What the exercise asks: Among the entries below, which lines include the string "banane"? Show each one.

Extracted records:
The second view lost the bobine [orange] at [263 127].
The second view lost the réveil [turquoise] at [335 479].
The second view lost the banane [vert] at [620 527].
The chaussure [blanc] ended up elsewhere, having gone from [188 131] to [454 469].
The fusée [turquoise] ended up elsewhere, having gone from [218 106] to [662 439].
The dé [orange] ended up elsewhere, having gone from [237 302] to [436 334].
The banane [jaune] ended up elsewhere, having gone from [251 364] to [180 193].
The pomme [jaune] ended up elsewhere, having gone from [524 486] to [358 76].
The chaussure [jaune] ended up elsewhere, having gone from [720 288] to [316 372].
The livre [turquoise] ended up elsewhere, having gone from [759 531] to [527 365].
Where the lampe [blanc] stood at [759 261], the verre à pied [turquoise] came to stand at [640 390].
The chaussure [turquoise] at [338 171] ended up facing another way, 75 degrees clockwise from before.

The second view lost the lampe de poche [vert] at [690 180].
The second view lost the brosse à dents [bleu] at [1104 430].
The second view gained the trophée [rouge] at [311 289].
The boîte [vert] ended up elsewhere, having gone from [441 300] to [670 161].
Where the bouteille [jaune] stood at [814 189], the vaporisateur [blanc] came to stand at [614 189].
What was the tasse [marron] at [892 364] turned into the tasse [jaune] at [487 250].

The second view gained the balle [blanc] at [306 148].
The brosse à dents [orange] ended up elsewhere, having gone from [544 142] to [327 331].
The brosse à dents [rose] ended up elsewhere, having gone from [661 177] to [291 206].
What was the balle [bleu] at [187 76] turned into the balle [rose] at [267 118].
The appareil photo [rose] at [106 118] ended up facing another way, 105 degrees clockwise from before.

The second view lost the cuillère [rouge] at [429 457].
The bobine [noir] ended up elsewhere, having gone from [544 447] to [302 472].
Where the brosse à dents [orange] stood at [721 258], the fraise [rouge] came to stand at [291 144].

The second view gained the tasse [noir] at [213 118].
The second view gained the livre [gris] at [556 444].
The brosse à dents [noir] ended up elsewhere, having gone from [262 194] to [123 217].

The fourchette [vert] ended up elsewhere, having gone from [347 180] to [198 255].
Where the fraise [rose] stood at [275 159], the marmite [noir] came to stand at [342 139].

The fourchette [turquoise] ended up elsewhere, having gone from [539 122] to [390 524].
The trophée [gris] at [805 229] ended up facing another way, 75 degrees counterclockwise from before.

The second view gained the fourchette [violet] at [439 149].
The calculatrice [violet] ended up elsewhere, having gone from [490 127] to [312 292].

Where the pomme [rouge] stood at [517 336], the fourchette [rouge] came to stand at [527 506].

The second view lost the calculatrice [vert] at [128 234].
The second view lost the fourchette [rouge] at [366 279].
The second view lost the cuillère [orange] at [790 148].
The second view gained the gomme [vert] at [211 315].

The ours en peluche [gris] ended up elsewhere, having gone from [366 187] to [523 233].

Result of this exercise:
The second view lost the banane [vert] at [620 527].
The banane [jaune] ended up elsewhere, having gone from [251 364] to [180 193].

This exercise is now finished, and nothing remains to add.